* _REQUIREMENT_: Entries follow. Return each line that contains the word "bowl".

* _EXERCISE INPUT_:
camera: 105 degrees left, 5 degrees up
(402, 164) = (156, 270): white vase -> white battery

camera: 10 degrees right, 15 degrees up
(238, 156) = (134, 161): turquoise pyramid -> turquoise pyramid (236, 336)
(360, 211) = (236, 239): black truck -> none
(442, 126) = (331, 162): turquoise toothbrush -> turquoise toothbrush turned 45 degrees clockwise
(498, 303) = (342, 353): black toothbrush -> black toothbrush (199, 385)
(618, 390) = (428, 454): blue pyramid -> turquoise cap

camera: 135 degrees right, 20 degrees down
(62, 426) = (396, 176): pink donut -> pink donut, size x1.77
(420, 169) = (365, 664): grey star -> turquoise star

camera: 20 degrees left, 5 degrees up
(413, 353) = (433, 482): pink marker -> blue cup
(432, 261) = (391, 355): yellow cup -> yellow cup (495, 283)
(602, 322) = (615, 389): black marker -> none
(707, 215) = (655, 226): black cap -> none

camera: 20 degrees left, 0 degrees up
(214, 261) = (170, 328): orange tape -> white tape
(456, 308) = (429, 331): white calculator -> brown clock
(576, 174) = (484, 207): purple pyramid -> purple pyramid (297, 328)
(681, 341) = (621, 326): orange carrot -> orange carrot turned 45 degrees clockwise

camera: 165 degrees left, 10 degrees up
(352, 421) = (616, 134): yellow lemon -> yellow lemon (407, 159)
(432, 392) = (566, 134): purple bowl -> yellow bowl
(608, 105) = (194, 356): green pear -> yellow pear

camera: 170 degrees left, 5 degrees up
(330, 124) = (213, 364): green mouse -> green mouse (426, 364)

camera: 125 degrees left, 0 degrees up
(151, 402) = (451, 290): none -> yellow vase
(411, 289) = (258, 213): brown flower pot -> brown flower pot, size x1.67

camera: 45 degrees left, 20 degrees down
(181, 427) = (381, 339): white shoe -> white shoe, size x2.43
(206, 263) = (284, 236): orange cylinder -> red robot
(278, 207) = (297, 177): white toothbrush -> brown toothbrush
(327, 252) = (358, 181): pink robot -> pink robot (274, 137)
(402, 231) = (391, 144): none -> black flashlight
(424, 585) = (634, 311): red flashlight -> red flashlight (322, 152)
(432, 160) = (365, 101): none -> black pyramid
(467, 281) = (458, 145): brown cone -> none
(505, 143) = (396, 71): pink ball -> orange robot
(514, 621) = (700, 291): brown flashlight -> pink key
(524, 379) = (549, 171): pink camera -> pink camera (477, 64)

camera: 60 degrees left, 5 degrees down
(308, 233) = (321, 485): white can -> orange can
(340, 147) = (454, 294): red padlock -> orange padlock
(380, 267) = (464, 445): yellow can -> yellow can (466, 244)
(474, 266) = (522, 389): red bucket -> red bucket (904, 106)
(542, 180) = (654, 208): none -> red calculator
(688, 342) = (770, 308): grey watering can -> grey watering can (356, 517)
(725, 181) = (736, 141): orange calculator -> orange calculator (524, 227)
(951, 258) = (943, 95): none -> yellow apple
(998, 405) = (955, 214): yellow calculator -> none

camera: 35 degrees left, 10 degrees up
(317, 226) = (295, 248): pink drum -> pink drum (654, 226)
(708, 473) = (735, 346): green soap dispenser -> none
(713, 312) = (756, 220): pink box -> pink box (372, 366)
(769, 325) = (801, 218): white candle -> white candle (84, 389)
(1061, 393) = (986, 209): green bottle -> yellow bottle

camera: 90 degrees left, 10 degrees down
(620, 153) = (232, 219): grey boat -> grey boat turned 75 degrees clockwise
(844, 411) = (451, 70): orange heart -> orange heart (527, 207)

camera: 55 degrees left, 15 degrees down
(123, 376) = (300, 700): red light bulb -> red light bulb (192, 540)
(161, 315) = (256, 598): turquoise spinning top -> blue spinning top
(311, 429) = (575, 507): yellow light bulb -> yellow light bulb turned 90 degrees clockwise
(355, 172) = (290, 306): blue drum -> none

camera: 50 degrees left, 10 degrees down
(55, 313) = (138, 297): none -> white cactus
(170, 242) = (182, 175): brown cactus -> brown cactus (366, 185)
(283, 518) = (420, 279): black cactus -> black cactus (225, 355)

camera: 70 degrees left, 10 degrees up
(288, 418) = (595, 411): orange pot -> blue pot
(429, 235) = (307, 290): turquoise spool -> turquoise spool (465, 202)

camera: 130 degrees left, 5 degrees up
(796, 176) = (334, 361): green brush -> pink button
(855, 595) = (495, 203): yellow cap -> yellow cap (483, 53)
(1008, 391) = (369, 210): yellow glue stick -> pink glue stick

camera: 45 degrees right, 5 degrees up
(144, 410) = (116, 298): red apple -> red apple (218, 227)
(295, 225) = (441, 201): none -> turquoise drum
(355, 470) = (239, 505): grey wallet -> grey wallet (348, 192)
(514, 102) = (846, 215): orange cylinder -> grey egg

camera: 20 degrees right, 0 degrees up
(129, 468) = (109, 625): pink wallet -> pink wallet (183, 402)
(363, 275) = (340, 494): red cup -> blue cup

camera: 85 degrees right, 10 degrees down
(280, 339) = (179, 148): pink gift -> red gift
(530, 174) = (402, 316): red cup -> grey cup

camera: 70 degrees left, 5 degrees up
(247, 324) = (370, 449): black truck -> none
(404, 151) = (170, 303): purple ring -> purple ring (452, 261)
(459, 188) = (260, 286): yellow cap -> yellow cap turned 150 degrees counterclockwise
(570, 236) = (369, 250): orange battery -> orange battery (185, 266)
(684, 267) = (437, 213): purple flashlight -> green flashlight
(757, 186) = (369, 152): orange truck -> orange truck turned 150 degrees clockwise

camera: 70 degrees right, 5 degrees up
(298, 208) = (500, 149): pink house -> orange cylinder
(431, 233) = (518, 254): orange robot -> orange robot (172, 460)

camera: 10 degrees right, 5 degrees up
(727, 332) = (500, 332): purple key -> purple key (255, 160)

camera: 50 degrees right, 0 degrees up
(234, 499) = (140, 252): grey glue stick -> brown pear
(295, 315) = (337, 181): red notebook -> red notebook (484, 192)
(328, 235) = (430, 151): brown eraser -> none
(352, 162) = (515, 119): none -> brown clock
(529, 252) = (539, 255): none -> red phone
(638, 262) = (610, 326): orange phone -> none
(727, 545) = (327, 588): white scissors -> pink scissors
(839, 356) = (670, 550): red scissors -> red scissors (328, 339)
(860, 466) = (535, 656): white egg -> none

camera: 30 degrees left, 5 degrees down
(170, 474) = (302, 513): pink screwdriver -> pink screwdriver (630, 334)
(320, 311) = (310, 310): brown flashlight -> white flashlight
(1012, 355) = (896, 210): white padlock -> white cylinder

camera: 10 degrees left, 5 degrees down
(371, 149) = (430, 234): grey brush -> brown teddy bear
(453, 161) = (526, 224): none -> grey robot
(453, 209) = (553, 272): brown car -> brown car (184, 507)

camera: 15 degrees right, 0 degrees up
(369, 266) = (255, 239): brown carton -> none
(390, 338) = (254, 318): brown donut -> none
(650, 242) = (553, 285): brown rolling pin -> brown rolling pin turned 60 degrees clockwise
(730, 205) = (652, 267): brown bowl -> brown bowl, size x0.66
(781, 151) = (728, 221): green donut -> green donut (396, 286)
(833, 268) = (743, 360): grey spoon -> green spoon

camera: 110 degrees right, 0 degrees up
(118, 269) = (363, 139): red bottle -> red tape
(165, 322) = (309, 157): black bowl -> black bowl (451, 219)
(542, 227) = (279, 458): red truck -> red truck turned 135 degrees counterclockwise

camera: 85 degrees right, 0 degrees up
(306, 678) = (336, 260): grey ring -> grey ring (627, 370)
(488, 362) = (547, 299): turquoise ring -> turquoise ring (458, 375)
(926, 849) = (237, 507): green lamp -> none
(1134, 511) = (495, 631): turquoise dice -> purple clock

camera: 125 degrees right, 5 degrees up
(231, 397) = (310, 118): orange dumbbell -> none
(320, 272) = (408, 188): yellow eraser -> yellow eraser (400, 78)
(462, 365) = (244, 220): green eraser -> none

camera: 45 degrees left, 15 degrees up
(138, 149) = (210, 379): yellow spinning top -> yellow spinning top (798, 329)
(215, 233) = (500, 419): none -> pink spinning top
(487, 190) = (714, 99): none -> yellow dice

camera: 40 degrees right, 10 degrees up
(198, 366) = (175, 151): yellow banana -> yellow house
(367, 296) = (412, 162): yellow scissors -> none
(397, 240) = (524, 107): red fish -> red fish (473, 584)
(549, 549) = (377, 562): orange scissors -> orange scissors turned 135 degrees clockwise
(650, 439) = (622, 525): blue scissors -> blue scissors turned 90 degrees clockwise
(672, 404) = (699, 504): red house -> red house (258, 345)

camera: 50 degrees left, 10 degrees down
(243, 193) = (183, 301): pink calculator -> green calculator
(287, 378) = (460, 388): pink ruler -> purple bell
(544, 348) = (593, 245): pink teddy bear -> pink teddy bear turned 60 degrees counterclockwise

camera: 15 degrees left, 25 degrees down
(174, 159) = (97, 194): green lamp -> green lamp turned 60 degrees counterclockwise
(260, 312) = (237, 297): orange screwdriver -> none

* _COMPLETED TASK_:
(432, 392) = (566, 134): purple bowl -> yellow bowl
(730, 205) = (652, 267): brown bowl -> brown bowl, size x0.66
(165, 322) = (309, 157): black bowl -> black bowl (451, 219)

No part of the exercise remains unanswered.